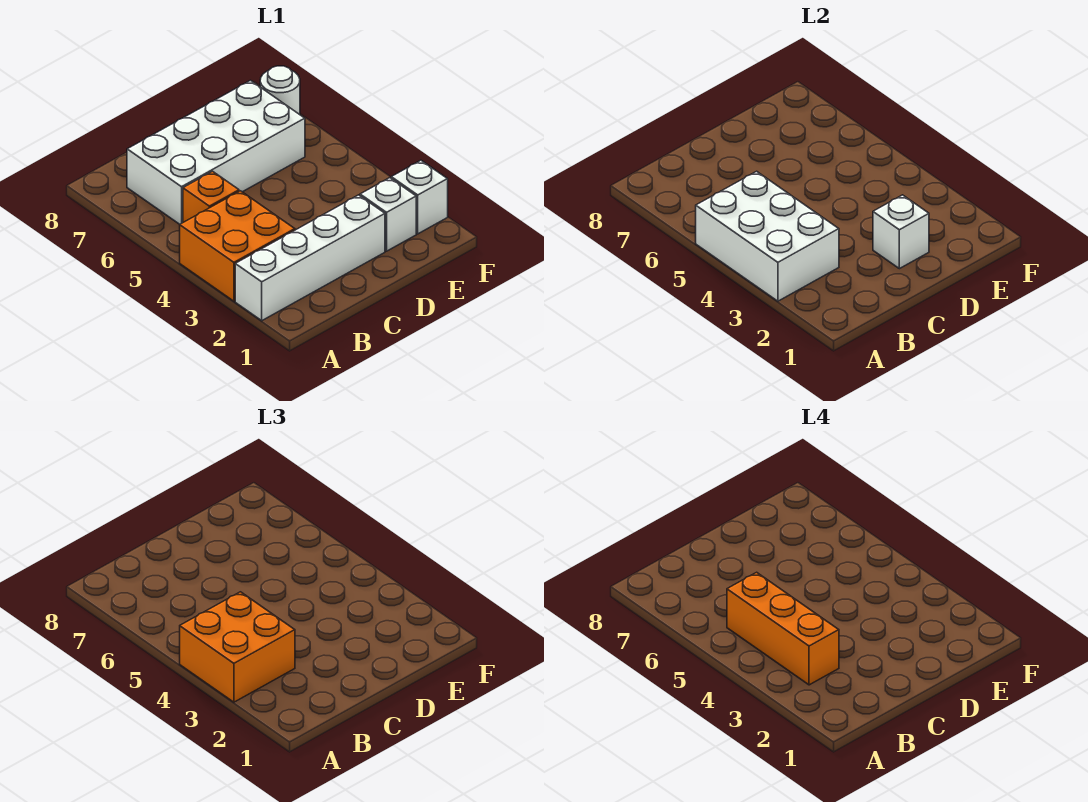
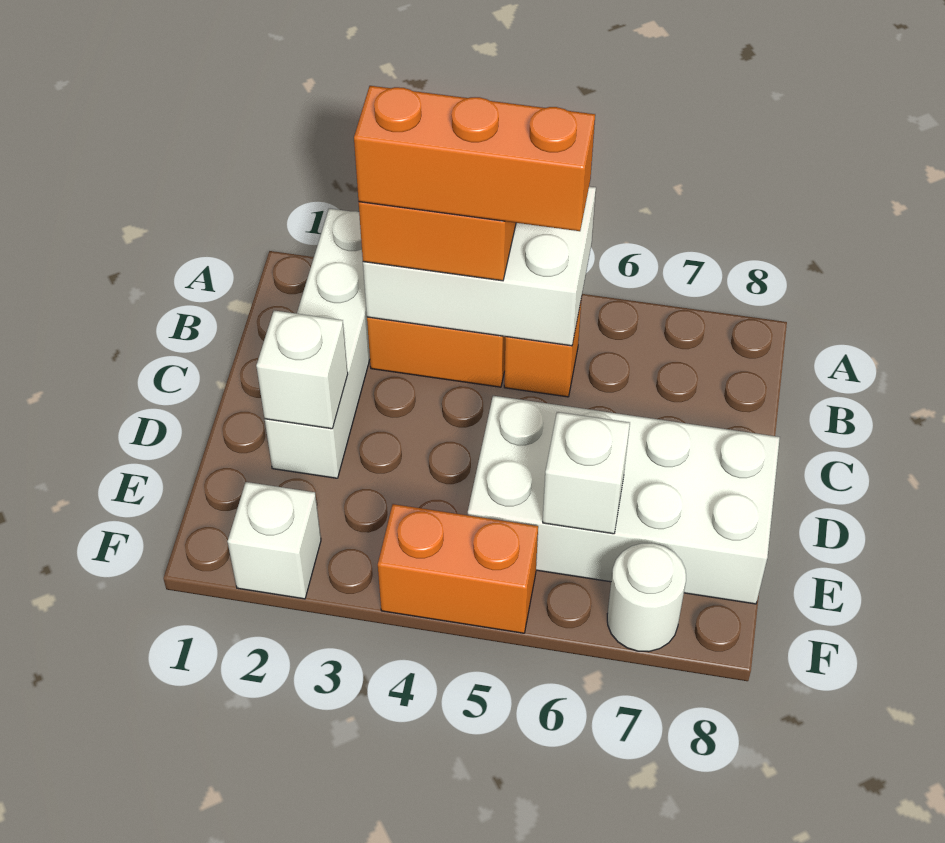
white brick B6:E7 level 1 -> white brick D5:E8 level 1
white brick E2 level 1 -> white brick E6 level 2
none -> orange brick F4:F5 level 1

» **Activity**
Your answer must consist of every line from the listing that holds the string "white".

» **Task result**
white brick B6:E7 level 1 -> white brick D5:E8 level 1
white brick E2 level 1 -> white brick E6 level 2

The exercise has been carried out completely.